**PROBLEM TO SOLVE**
Repeat verbatim, and only, the lines of the data below, beginning at the line that contains "tarta/naranja (2nd from left) -> none" and stopping after the line that contains "none -> cilindro/azul (1st from left)".
START TASK MATERIAL
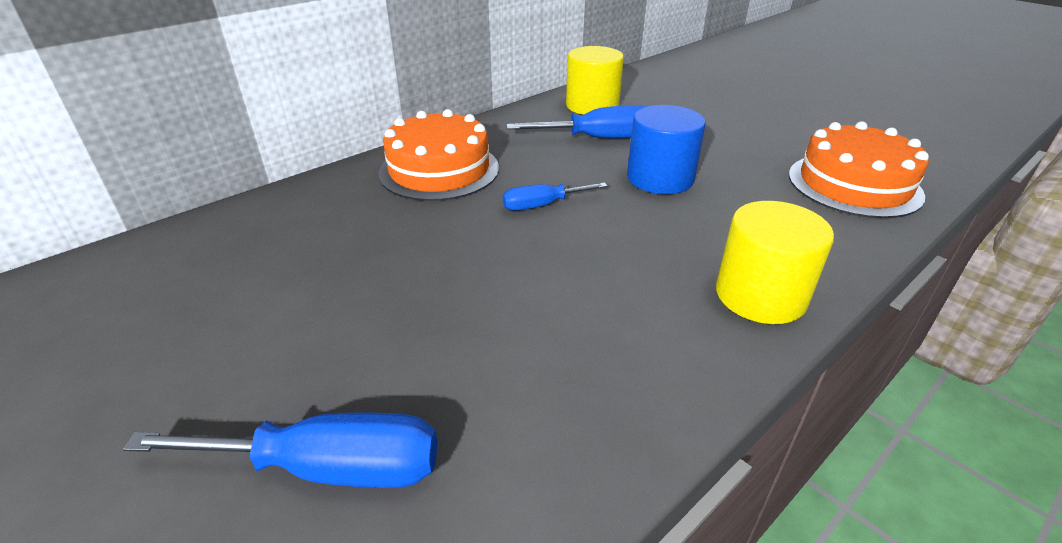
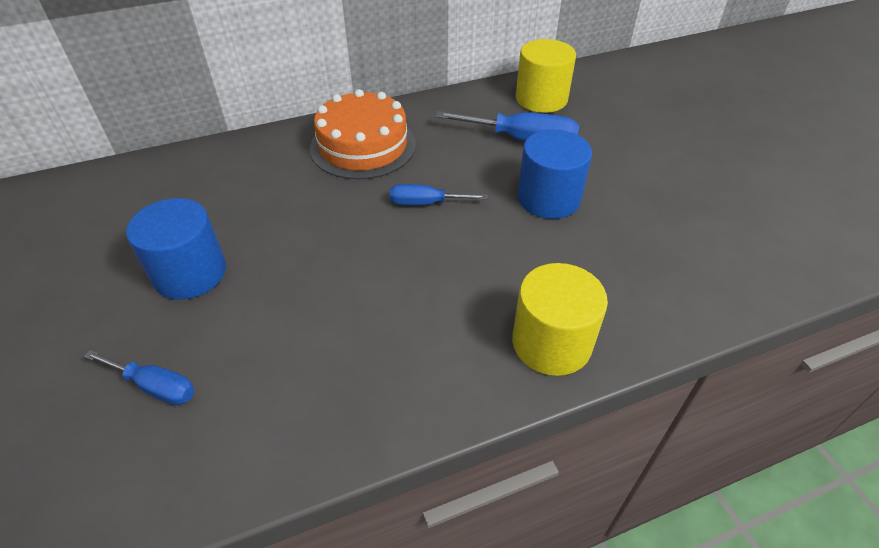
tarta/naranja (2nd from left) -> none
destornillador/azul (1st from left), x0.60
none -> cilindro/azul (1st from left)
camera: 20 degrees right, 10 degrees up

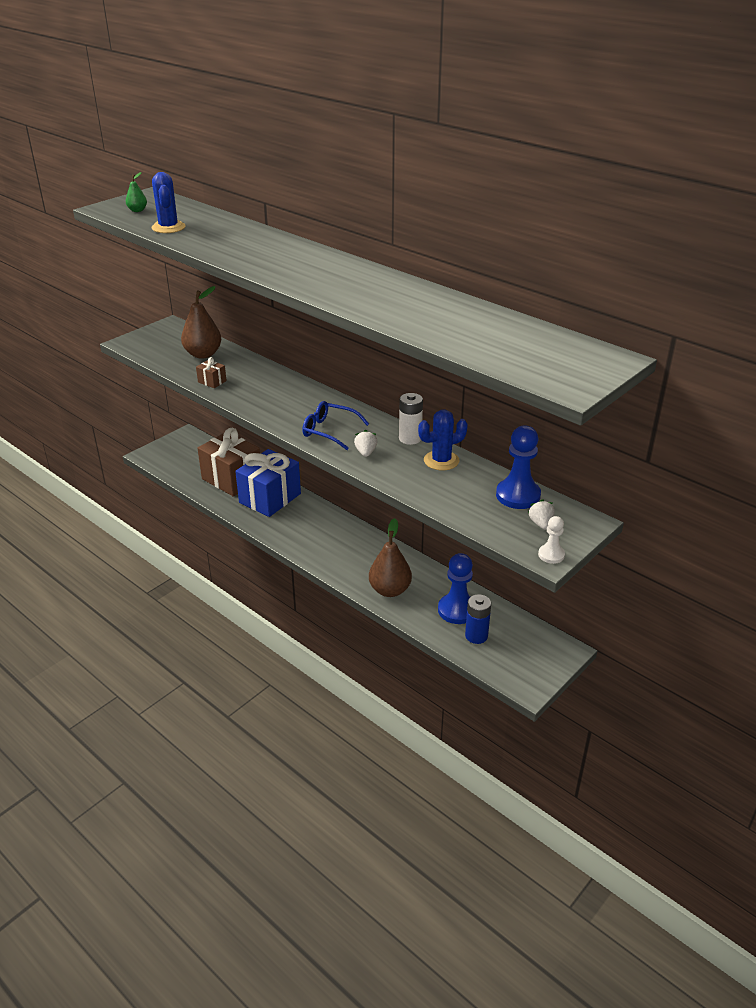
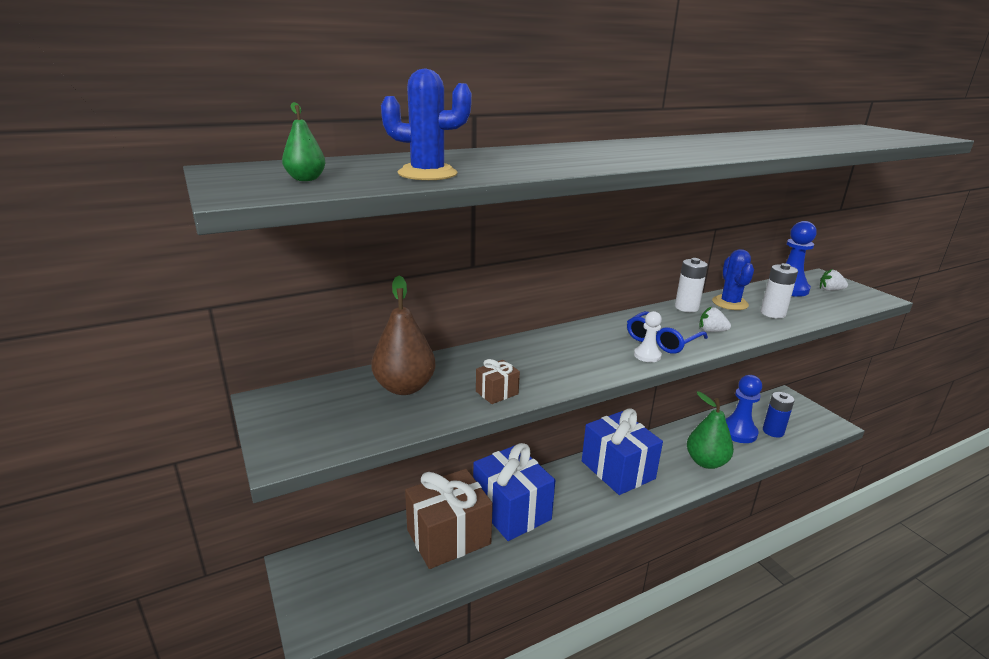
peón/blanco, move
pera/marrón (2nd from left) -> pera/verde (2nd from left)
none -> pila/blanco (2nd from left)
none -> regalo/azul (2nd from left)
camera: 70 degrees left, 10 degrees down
END TASK MATERIAL
START TASK MATERIAL
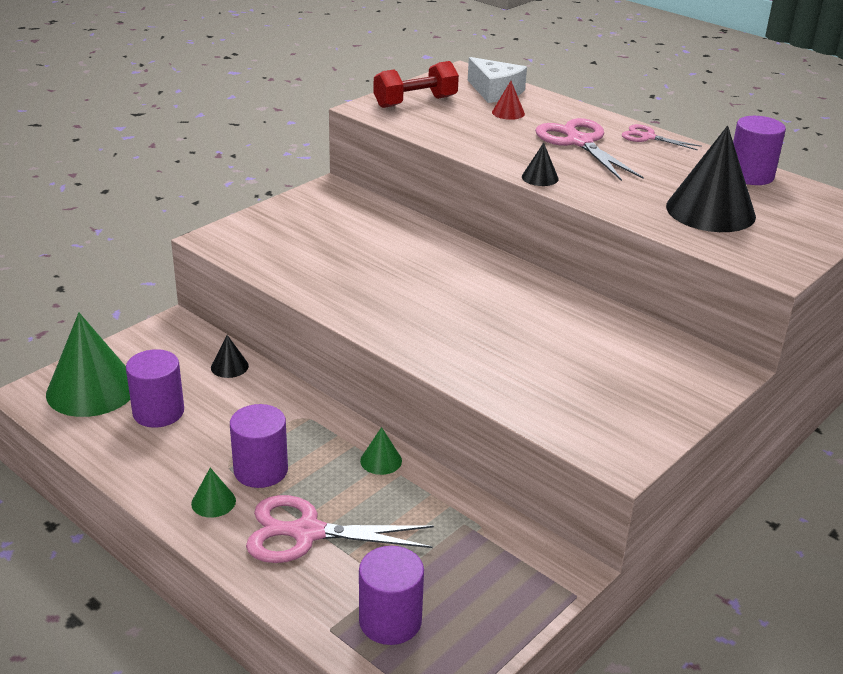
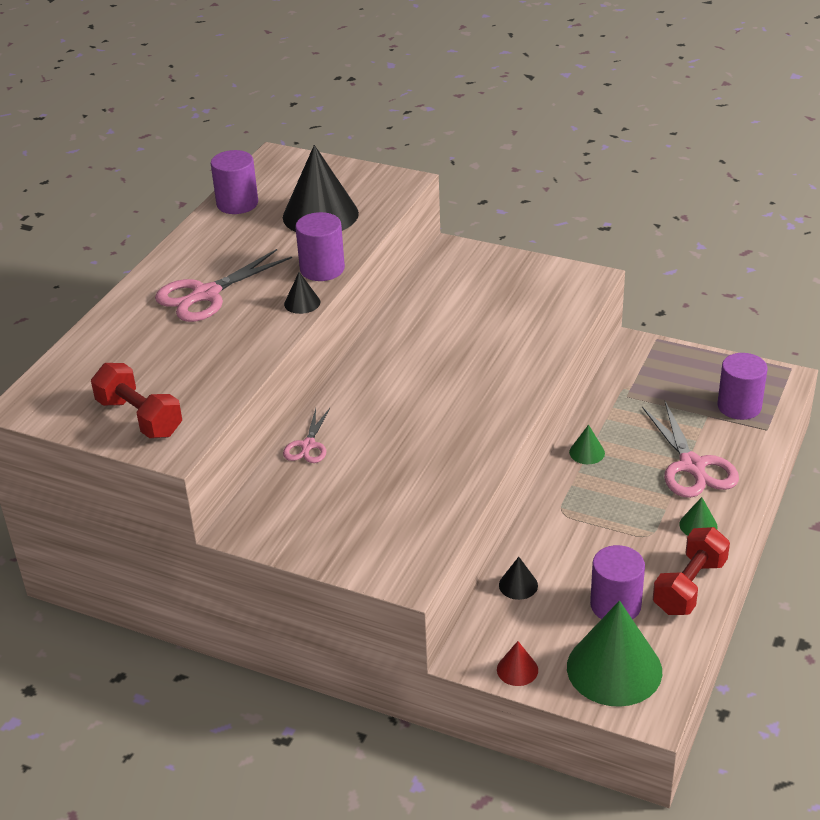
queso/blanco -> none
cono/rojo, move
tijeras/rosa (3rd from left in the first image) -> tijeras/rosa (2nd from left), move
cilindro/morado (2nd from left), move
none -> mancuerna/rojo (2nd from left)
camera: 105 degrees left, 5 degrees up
END TASK MATERIAL
**ANSWER SECTION**
tarta/naranja (2nd from left) -> none
destornillador/azul (1st from left), x0.60
none -> cilindro/azul (1st from left)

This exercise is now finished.